* Start Working data *

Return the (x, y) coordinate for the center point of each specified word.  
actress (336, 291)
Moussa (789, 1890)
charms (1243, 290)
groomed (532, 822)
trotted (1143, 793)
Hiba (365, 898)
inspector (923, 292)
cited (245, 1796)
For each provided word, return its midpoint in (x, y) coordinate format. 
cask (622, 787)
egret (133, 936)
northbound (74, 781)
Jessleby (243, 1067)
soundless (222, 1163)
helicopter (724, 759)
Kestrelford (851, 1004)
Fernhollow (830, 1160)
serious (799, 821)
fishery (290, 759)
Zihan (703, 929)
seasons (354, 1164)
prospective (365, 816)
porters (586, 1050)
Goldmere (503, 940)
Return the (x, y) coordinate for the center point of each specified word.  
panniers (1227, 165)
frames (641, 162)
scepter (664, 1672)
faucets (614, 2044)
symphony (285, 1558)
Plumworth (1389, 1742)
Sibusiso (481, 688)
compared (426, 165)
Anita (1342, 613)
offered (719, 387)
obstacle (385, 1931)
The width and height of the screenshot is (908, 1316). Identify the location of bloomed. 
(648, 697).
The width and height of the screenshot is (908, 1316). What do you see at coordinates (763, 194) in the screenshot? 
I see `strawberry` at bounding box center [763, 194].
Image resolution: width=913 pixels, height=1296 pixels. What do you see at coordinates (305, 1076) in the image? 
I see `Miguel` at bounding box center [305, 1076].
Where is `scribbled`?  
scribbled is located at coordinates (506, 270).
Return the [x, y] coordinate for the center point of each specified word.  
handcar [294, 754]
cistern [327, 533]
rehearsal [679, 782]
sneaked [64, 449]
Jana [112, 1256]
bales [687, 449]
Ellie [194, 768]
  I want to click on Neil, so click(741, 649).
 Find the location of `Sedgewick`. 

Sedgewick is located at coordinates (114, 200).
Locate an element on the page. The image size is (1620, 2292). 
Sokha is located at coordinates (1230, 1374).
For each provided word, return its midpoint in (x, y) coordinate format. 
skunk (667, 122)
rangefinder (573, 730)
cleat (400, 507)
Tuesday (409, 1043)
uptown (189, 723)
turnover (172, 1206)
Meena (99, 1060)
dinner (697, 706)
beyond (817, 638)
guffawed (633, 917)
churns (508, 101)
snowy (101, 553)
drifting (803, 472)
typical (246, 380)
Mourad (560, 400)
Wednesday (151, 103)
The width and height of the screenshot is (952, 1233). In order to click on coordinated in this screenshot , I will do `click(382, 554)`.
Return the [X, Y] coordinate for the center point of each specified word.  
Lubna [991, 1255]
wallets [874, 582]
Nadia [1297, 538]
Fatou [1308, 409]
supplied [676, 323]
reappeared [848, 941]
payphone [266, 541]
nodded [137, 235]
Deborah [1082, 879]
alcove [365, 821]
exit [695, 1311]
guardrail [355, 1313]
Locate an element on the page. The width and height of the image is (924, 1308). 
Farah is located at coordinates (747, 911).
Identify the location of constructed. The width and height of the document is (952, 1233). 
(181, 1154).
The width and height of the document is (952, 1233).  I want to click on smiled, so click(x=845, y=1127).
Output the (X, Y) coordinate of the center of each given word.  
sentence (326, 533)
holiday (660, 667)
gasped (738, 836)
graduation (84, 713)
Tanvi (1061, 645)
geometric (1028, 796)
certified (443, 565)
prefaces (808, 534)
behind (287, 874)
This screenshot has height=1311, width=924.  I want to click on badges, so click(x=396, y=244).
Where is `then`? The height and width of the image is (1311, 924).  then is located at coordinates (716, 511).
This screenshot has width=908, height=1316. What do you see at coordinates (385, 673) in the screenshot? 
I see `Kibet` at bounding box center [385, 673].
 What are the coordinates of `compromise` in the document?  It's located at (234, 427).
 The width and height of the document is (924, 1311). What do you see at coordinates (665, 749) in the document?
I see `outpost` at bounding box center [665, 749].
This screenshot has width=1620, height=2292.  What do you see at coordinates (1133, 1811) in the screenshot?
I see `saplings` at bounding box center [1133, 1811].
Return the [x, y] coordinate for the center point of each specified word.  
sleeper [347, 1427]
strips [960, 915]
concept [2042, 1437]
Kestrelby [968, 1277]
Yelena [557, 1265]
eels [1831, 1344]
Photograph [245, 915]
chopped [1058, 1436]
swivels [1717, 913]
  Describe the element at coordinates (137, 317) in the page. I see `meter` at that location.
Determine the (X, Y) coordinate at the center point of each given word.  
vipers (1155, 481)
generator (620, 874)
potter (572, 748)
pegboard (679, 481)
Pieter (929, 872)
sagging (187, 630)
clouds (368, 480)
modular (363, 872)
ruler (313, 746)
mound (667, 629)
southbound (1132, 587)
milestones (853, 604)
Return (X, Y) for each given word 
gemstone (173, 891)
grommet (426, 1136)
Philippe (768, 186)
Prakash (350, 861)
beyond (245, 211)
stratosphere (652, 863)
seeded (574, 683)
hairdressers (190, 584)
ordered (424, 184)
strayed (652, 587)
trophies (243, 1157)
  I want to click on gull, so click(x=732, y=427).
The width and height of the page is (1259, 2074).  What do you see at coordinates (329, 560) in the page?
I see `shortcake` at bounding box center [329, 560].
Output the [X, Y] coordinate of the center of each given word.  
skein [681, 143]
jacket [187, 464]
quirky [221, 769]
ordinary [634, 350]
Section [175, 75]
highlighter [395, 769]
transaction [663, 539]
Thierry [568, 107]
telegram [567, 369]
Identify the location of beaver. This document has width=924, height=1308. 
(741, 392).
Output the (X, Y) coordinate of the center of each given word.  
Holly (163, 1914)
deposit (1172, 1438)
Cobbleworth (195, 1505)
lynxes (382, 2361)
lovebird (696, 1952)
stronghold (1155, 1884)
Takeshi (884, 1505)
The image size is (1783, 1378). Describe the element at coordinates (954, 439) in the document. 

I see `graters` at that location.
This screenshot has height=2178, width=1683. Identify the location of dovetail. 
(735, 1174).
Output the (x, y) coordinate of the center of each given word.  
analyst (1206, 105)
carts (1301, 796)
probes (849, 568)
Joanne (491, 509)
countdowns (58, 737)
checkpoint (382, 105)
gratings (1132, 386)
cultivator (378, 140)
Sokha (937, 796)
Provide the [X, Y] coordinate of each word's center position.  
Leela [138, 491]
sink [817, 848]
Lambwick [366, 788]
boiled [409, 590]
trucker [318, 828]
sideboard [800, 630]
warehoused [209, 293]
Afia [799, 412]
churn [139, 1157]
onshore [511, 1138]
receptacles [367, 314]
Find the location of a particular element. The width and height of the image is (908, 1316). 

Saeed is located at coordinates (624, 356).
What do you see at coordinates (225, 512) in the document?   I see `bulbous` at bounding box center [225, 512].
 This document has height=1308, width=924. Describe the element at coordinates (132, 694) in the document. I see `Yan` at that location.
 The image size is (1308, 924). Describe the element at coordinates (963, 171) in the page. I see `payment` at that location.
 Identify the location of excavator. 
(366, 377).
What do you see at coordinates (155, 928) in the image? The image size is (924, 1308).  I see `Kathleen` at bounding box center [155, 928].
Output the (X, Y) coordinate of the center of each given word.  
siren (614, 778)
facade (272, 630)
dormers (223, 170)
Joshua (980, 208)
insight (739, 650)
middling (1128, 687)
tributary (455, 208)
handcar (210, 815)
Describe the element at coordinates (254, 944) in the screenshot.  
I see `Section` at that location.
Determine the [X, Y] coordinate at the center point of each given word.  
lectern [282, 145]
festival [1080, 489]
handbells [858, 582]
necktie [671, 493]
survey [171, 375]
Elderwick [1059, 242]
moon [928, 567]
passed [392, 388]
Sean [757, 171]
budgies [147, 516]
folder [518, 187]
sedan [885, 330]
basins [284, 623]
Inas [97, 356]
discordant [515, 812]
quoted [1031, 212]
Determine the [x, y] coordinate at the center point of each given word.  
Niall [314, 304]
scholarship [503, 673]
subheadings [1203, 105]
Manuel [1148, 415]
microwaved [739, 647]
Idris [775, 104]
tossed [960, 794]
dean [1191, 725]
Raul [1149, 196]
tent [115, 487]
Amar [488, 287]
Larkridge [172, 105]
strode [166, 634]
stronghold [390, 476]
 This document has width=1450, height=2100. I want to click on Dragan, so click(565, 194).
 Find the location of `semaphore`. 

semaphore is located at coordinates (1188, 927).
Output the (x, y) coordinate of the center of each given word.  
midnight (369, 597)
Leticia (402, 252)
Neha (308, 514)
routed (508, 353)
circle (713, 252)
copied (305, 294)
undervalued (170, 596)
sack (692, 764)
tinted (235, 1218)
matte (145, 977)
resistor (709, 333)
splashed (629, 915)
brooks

* End Working data *

• _Your objective_:
Echo the stretch of the data from the line containing "Afia [799, 412]" through the line containing "moon [928, 567]", both included, and reproduce those lines without any change.

• _Result_:
Afia [799, 412]
churn [139, 1157]
onshore [511, 1138]
receptacles [367, 314]
Find the location of a particular element. The width and height of the image is (908, 1316). 

Saeed is located at coordinates (624, 356).
What do you see at coordinates (225, 512) in the document?   I see `bulbous` at bounding box center [225, 512].
 This document has height=1308, width=924. Describe the element at coordinates (132, 694) in the document. I see `Yan` at that location.
 The image size is (1308, 924). Describe the element at coordinates (963, 171) in the page. I see `payment` at that location.
 Identify the location of excavator. 
(366, 377).
What do you see at coordinates (155, 928) in the image? The image size is (924, 1308).  I see `Kathleen` at bounding box center [155, 928].
Output the (X, Y) coordinate of the center of each given word.  
siren (614, 778)
facade (272, 630)
dormers (223, 170)
Joshua (980, 208)
insight (739, 650)
middling (1128, 687)
tributary (455, 208)
handcar (210, 815)
Describe the element at coordinates (254, 944) in the screenshot.  
I see `Section` at that location.
Determine the [X, Y] coordinate at the center point of each given word.  
lectern [282, 145]
festival [1080, 489]
handbells [858, 582]
necktie [671, 493]
survey [171, 375]
Elderwick [1059, 242]
moon [928, 567]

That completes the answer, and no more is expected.